**What this task involves**
Output the entries in full and verbatim, pictures omitted.

== Input data ==

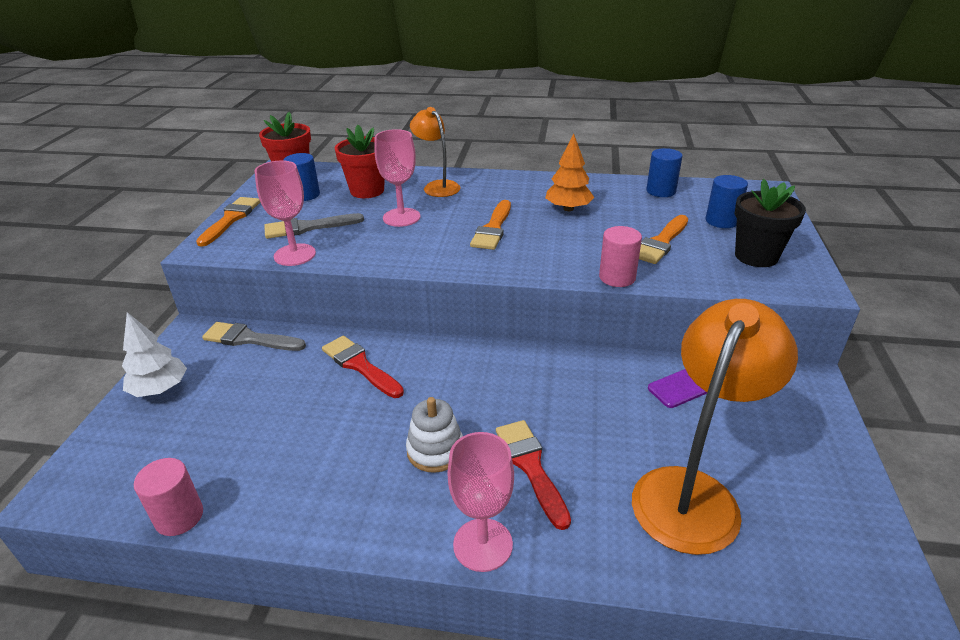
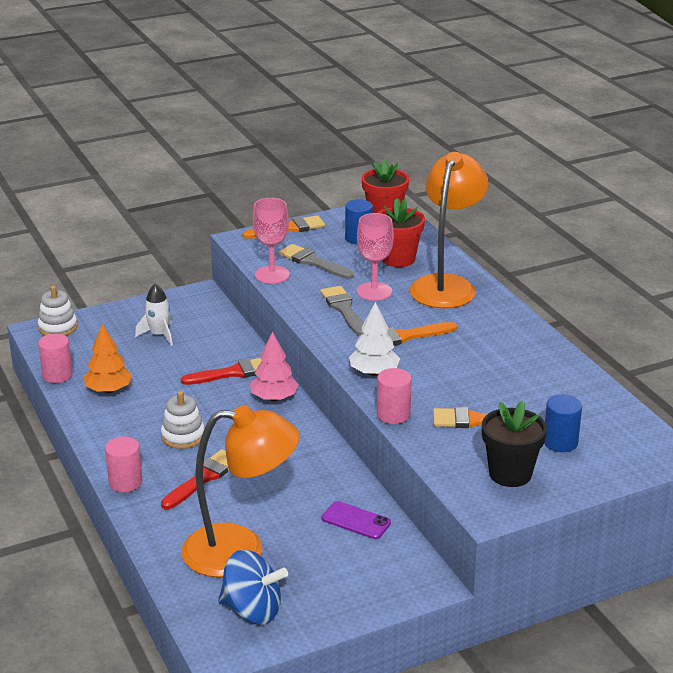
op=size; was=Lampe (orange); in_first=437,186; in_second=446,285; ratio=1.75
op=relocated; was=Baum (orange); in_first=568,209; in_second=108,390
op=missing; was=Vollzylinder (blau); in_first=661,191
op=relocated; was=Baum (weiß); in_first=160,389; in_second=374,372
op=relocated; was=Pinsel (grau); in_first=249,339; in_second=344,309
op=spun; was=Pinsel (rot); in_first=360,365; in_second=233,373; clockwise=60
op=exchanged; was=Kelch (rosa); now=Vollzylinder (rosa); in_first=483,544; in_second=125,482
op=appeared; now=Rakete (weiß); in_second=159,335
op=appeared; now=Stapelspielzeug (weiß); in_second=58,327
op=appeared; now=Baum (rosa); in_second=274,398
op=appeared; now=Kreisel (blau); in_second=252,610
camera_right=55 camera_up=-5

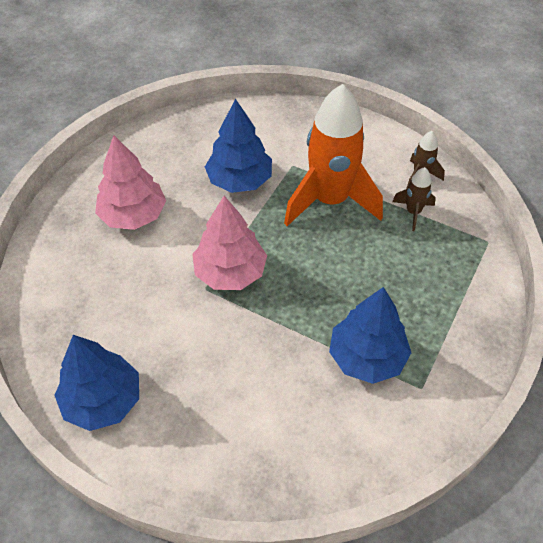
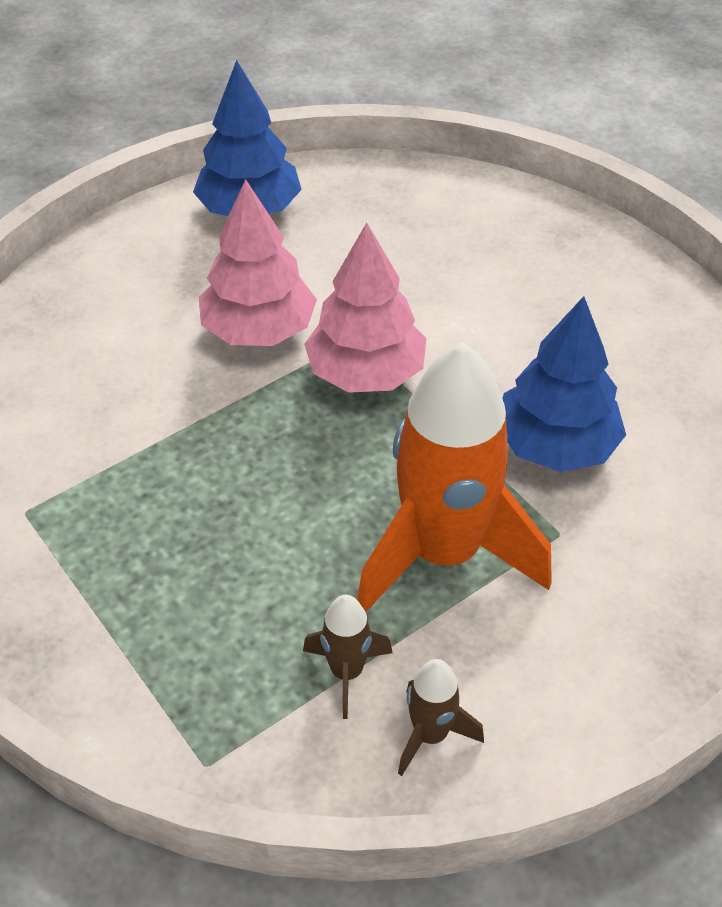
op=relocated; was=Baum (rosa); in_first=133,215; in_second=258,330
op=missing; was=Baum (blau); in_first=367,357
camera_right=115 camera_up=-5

===

**Result of this exercise**
op=size; was=Lampe (orange); in_first=437,186; in_second=446,285; ratio=1.75
op=relocated; was=Baum (orange); in_first=568,209; in_second=108,390
op=missing; was=Vollzylinder (blau); in_first=661,191
op=relocated; was=Baum (weiß); in_first=160,389; in_second=374,372
op=relocated; was=Pinsel (grau); in_first=249,339; in_second=344,309
op=spun; was=Pinsel (rot); in_first=360,365; in_second=233,373; clockwise=60
op=exchanged; was=Kelch (rosa); now=Vollzylinder (rosa); in_first=483,544; in_second=125,482
op=appeared; now=Rakete (weiß); in_second=159,335
op=appeared; now=Stapelspielzeug (weiß); in_second=58,327
op=appeared; now=Baum (rosa); in_second=274,398
op=appeared; now=Kreisel (blau); in_second=252,610
camera_right=55 camera_up=-5

op=relocated; was=Baum (rosa); in_first=133,215; in_second=258,330
op=missing; was=Baum (blau); in_first=367,357
camera_right=115 camera_up=-5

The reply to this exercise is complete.